- [Given request] Extract every line from the rows below that contains the string "into". The match is case-sensitive.

- [The data]

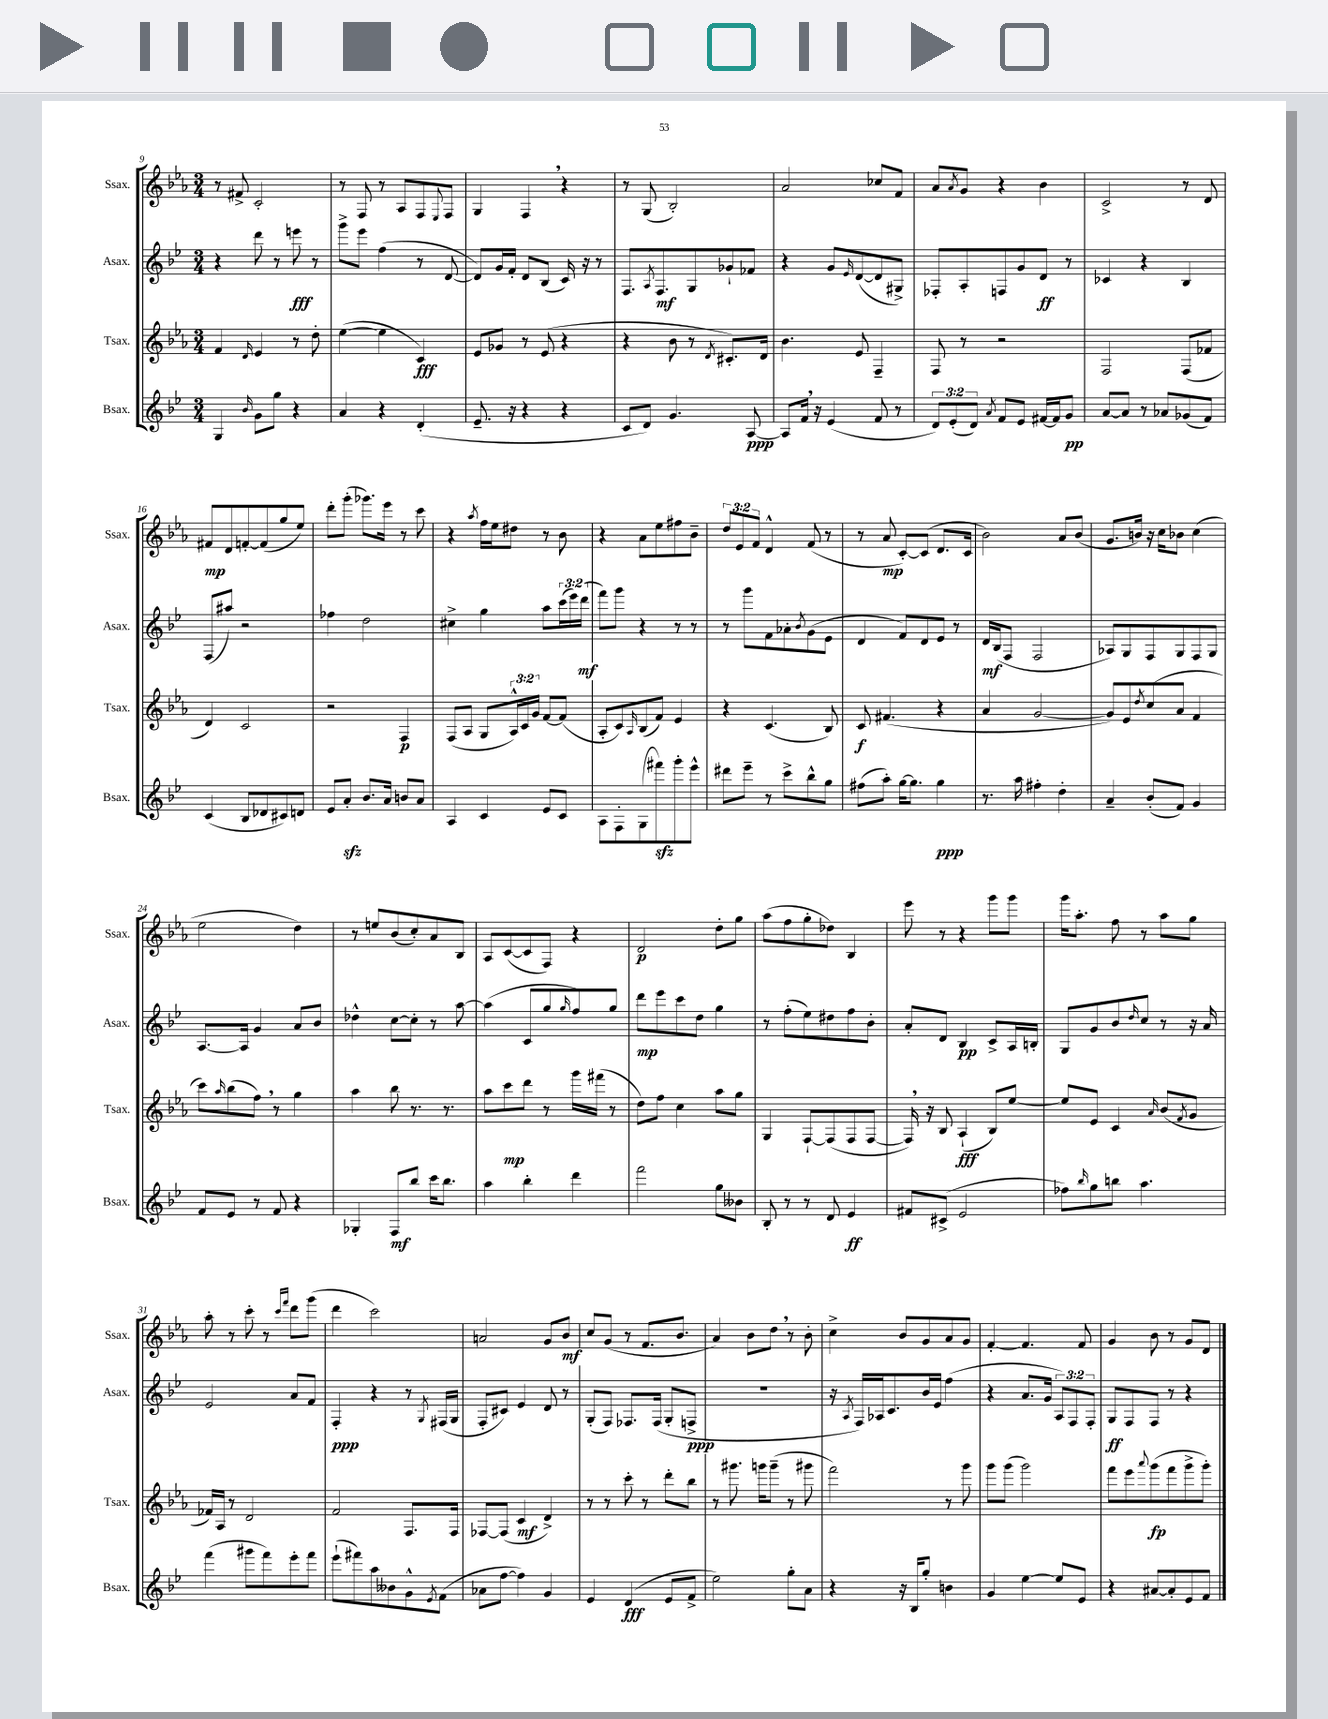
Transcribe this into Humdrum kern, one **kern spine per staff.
==
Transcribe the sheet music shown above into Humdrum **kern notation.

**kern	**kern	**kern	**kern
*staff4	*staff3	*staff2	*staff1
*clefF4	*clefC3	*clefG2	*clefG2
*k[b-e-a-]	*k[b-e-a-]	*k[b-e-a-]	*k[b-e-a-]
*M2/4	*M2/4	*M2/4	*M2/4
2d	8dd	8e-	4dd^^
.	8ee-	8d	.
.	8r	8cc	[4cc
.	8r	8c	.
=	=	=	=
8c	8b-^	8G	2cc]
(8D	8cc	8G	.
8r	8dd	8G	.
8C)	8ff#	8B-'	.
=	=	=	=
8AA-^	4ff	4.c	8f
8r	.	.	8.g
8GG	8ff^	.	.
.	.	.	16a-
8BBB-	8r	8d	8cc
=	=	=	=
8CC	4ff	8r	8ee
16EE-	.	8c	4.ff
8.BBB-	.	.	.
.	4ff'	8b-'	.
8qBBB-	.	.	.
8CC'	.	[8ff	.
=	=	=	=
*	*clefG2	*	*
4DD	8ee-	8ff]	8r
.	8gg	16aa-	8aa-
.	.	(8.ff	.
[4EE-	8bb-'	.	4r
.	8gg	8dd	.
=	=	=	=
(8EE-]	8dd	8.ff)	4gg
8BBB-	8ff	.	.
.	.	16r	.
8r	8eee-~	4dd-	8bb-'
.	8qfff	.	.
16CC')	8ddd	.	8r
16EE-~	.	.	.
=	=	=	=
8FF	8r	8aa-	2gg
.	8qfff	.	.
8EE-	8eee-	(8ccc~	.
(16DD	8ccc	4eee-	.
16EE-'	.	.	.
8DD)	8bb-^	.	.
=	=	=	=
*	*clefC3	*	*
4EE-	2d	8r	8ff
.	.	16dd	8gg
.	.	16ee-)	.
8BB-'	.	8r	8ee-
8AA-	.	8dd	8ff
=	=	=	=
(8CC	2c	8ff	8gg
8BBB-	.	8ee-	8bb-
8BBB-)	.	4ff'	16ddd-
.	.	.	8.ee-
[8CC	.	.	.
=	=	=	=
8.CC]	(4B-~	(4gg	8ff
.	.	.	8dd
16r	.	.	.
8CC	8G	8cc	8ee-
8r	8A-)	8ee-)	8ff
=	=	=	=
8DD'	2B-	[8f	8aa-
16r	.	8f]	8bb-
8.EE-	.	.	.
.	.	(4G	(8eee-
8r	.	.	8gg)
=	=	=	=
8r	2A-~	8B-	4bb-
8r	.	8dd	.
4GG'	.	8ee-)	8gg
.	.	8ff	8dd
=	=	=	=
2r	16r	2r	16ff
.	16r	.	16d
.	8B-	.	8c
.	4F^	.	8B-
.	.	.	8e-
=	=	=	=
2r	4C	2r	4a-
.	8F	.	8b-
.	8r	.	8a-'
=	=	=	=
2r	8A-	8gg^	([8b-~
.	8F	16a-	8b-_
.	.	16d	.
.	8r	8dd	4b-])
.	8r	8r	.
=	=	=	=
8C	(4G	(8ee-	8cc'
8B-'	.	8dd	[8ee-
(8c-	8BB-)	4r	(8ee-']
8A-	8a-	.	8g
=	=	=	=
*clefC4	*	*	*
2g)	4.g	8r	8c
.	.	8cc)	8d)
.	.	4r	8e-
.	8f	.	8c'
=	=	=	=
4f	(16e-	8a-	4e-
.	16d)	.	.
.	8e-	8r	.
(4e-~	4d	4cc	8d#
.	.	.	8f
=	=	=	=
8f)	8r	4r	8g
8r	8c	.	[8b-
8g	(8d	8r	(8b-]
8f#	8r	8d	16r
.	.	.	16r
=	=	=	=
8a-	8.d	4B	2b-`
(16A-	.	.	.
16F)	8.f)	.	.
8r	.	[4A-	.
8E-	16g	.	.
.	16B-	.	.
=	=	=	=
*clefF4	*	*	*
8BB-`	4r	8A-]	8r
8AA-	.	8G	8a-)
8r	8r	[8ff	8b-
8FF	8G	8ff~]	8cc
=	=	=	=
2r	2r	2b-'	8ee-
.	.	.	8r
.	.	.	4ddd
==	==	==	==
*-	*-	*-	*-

- [Finished answer]
Transcribe this into Humdrum kern, one **kern spine per staff.
Transcribe the sheet music shown above into Humdrum **kern notation.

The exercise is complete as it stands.